• EXERCISE PROMPT
For the material that follows, list every line containing the word "degrees".

• DATA LISTING
☆ ☆ ☆

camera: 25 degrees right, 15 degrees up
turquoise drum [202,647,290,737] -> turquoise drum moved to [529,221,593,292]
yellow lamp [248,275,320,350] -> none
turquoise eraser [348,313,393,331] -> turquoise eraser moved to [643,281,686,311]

☆ ☆ ☆

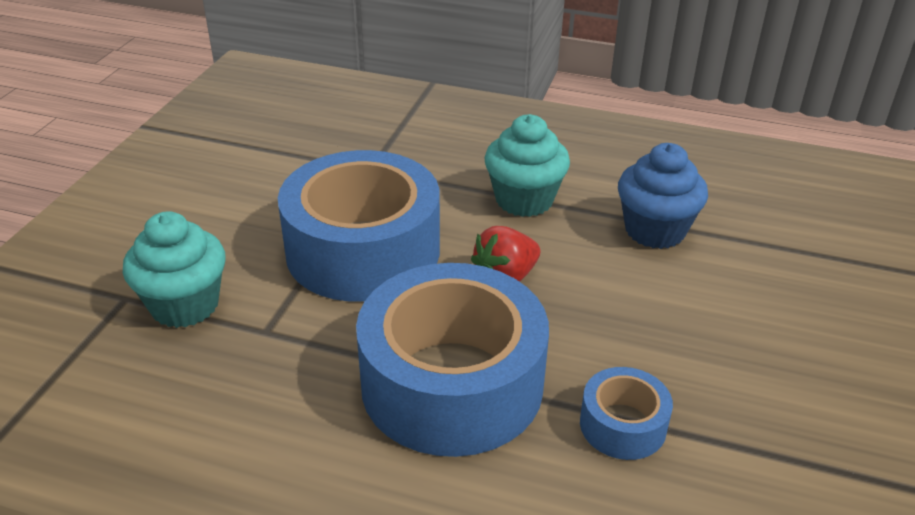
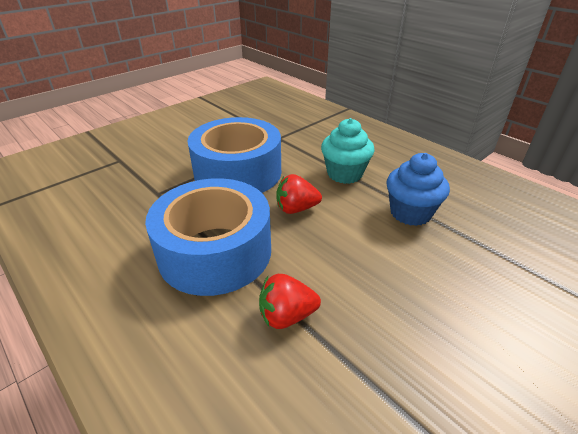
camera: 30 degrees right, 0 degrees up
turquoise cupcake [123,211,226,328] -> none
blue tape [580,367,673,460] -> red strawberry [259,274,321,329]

☆ ☆ ☆

• EXERCISE OUTPUT
camera: 25 degrees right, 15 degrees up
camera: 30 degrees right, 0 degrees up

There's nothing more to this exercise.